▸ Brief
Without the pictures, repeat all of the data exactly as it appears below.

▸ Source data
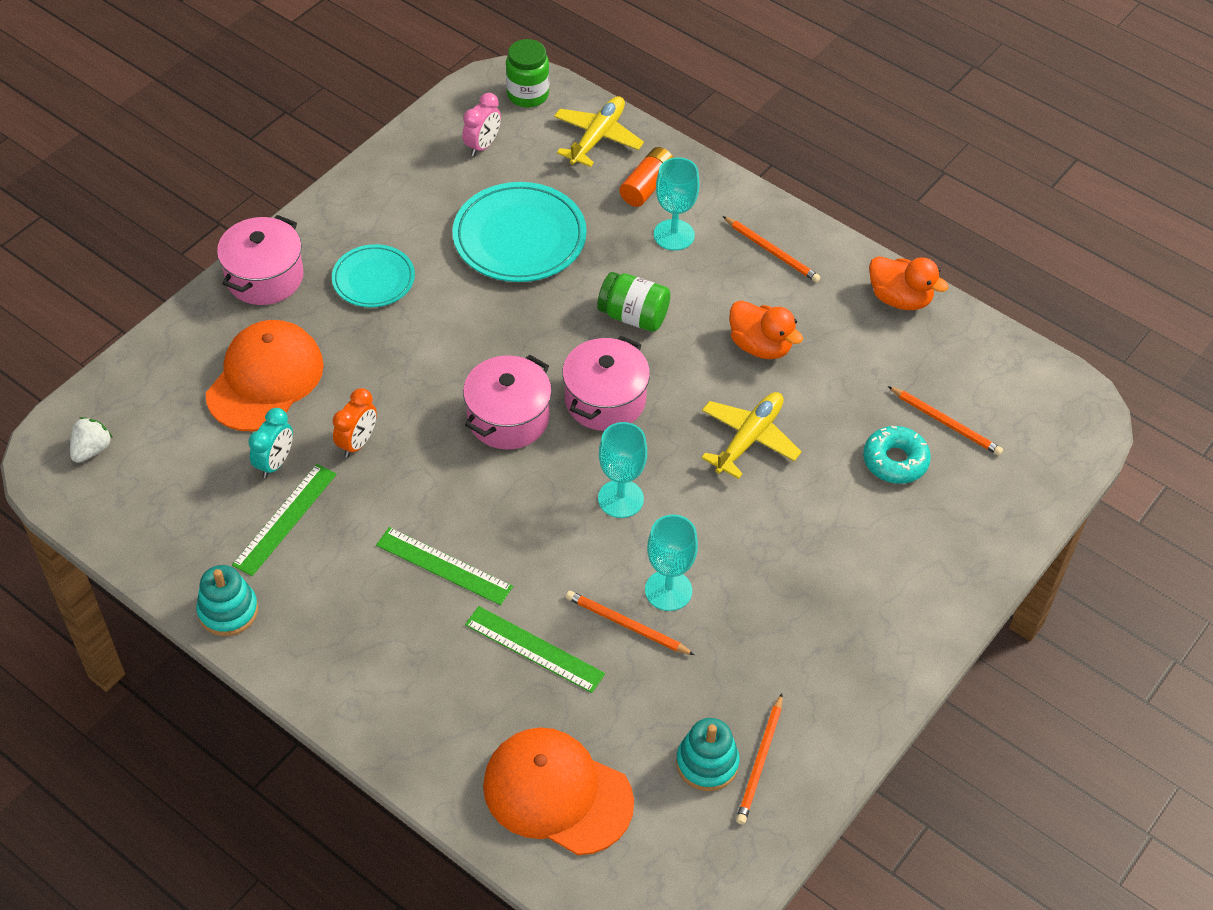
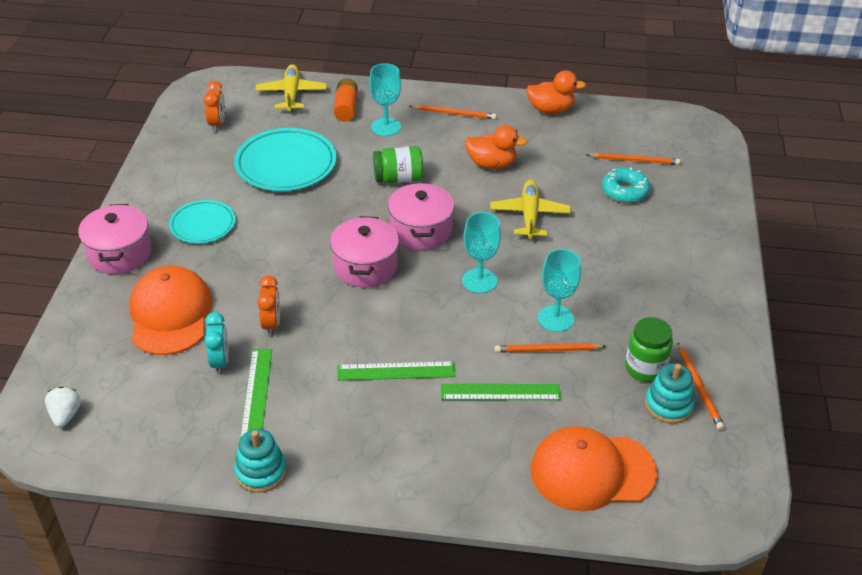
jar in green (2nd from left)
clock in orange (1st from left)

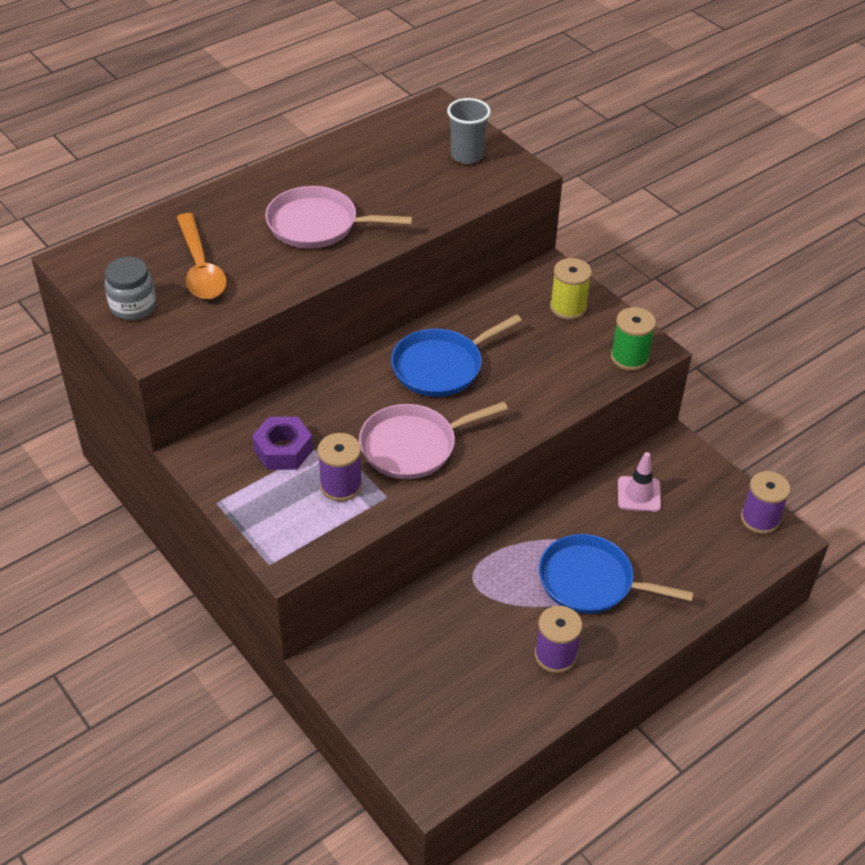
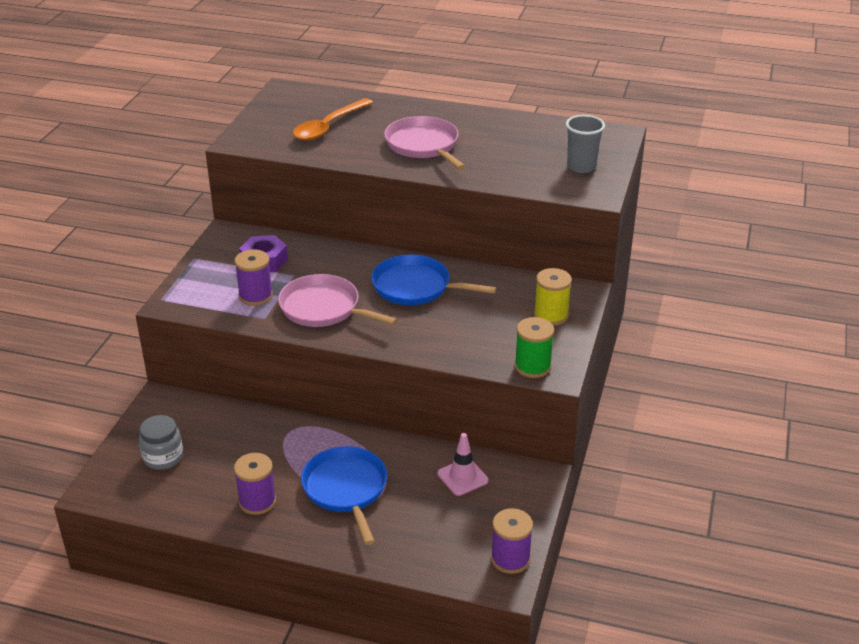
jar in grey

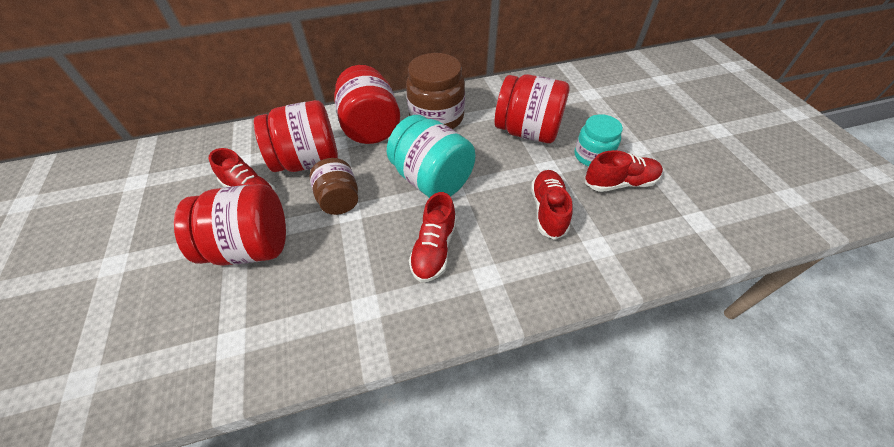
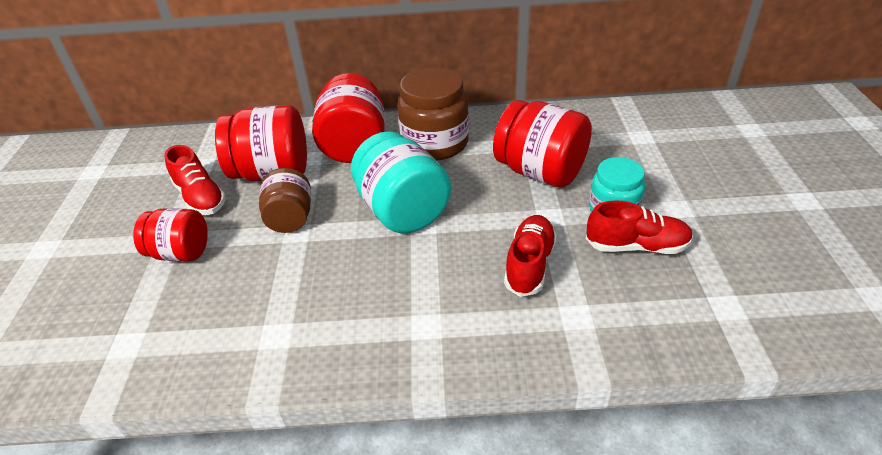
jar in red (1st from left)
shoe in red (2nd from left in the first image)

▸ Response
jar in green (2nd from left)
clock in orange (1st from left)

jar in grey

jar in red (1st from left)
shoe in red (2nd from left in the first image)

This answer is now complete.